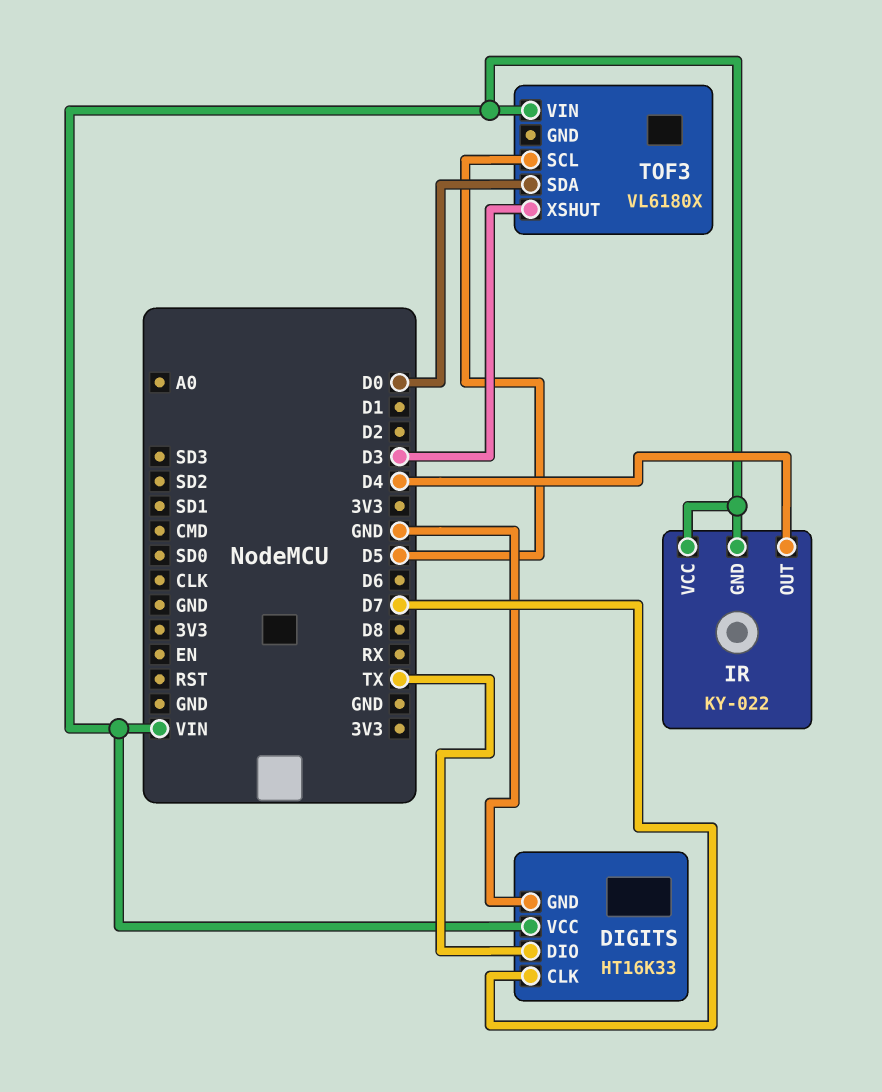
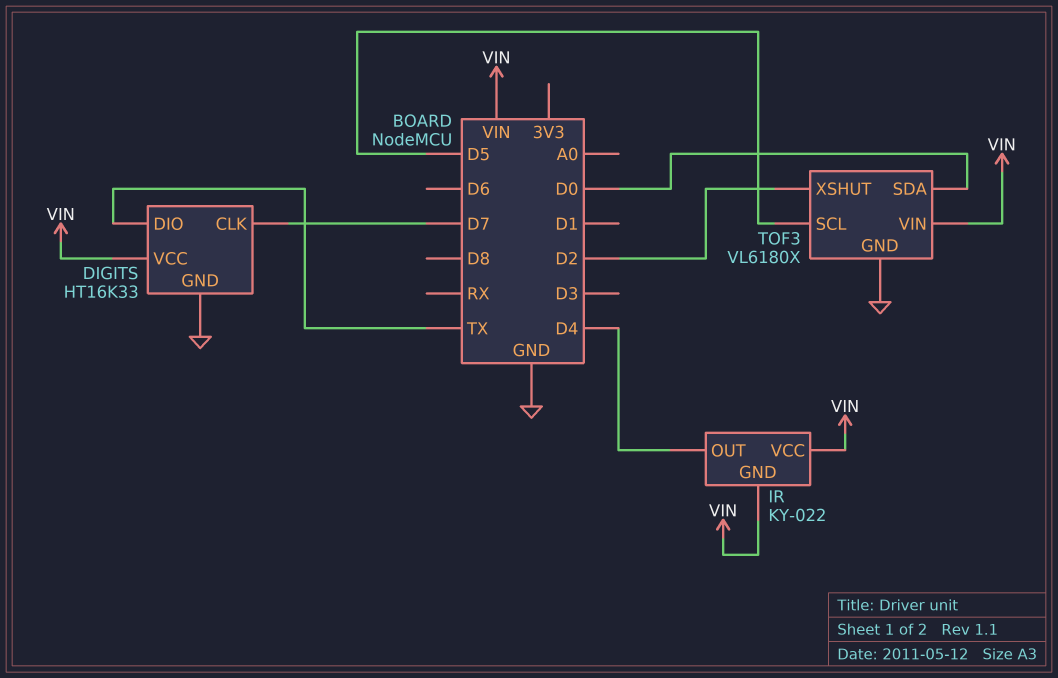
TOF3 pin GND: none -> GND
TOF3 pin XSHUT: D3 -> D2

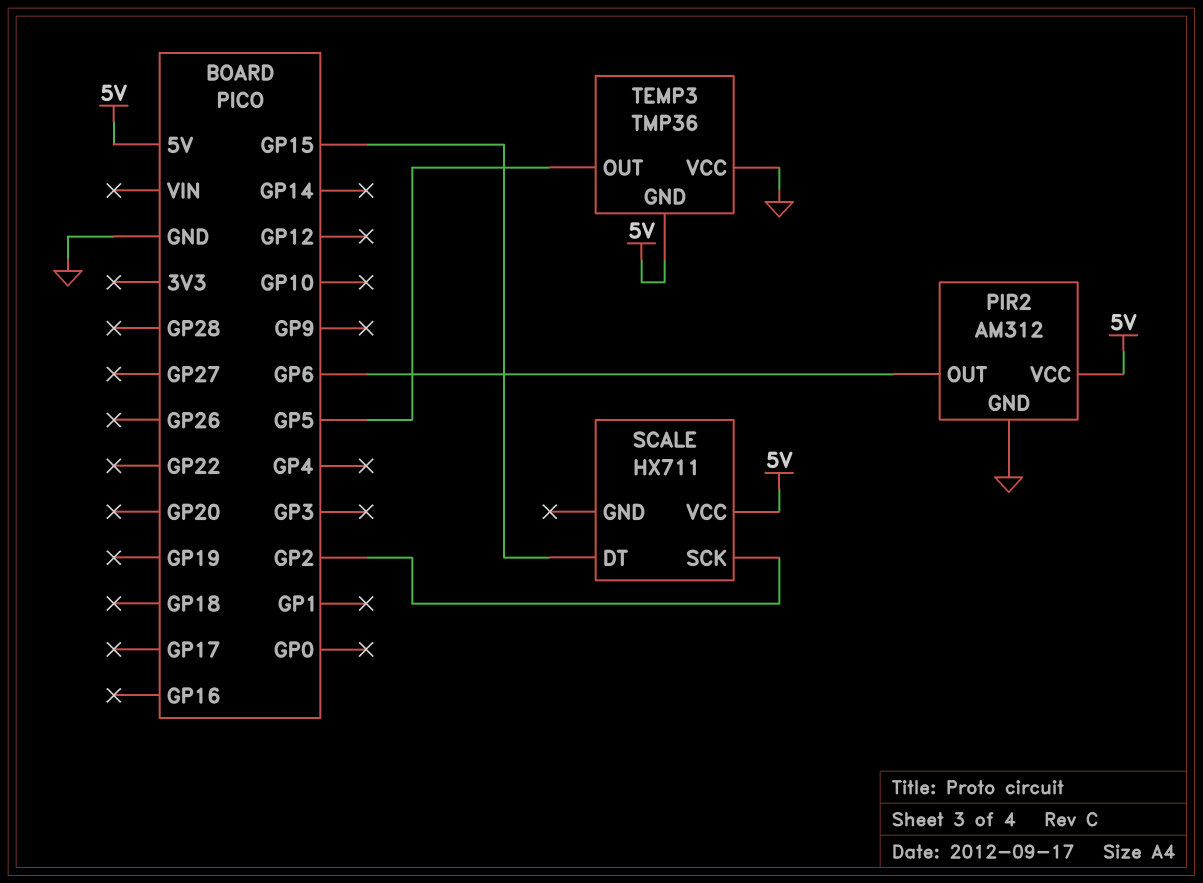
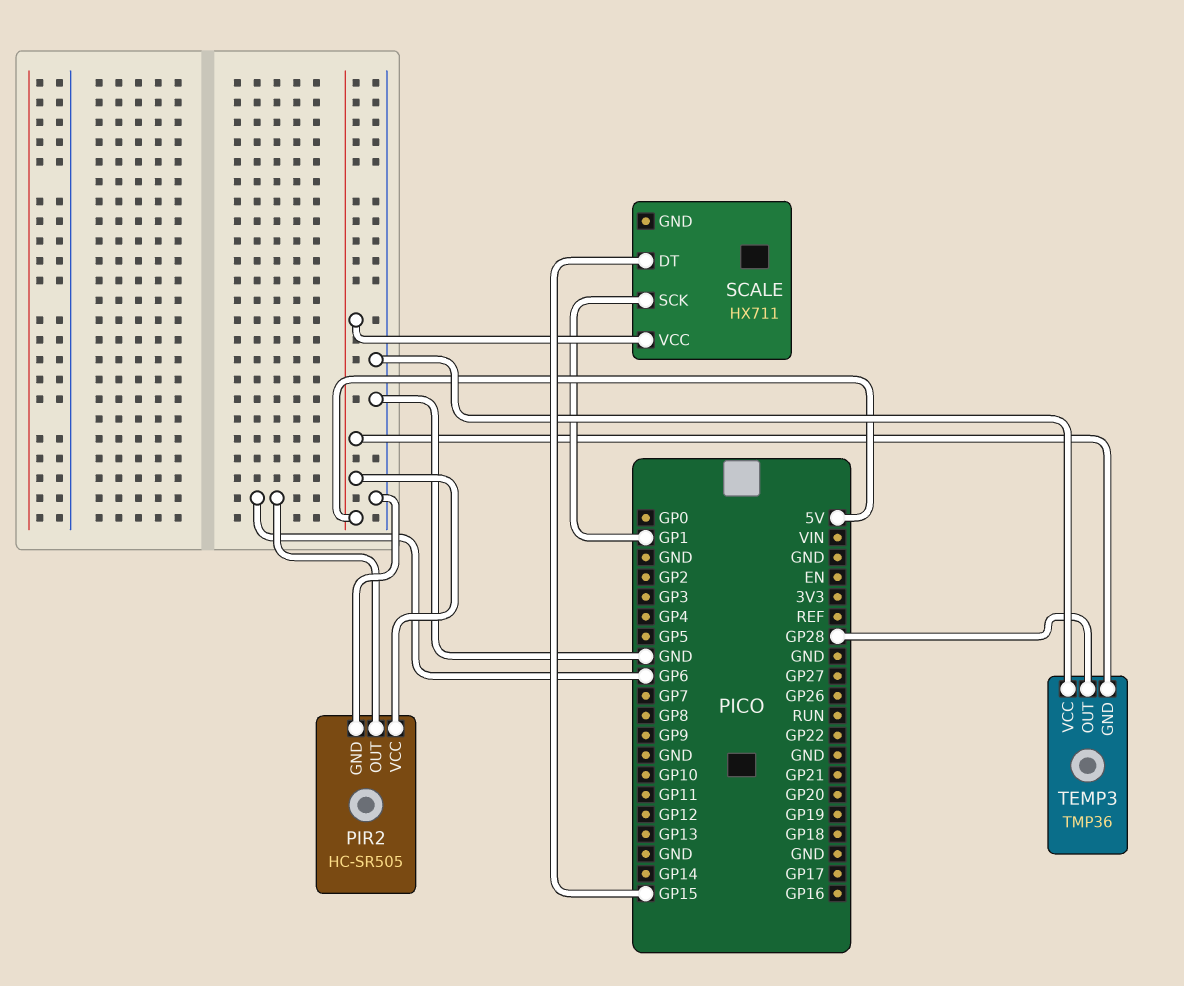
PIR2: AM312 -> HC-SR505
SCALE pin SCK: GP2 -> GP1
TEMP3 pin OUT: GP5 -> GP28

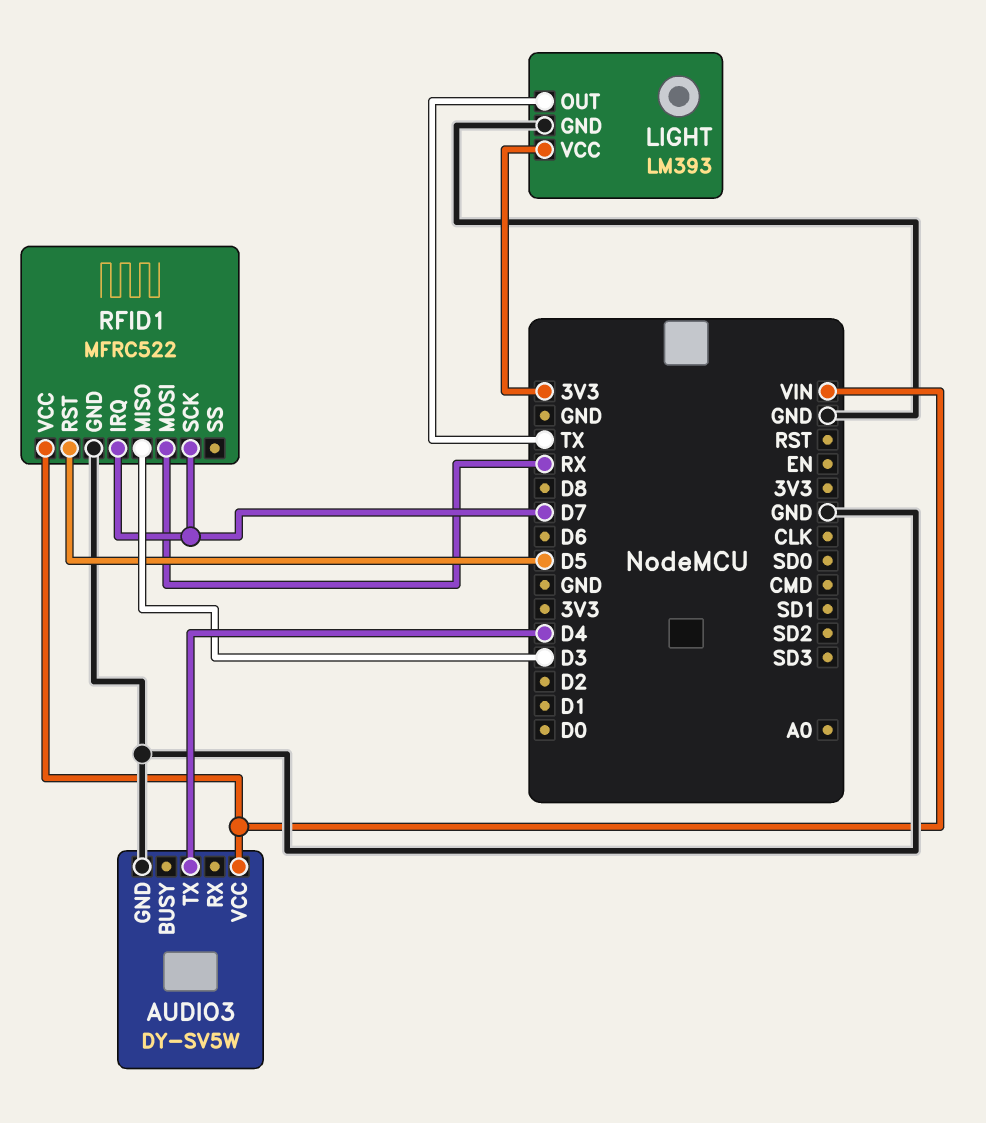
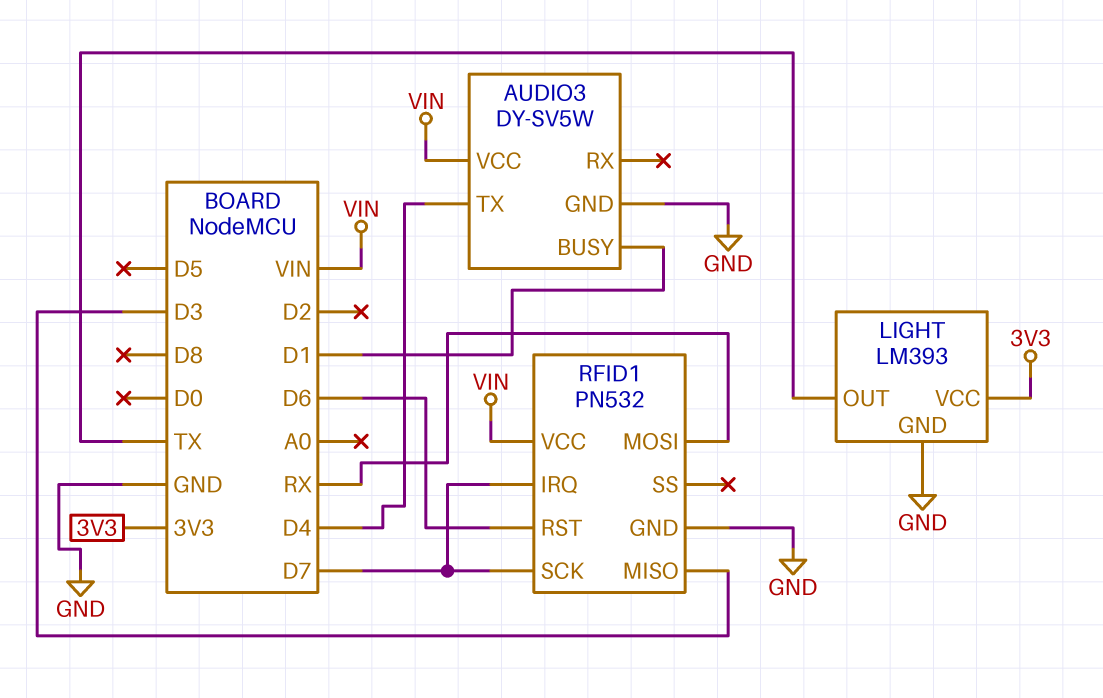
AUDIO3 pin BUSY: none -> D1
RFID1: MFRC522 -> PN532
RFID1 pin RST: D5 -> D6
□ □ □ □
▸ Task instructions: Starting with the line that holds "SCALE pin SCK: GP2 -> GP1", copy every line exactly through the final line of the material, but skip the pictures.

▸ Exercise response:
SCALE pin SCK: GP2 -> GP1
TEMP3 pin OUT: GP5 -> GP28

AUDIO3 pin BUSY: none -> D1
RFID1: MFRC522 -> PN532
RFID1 pin RST: D5 -> D6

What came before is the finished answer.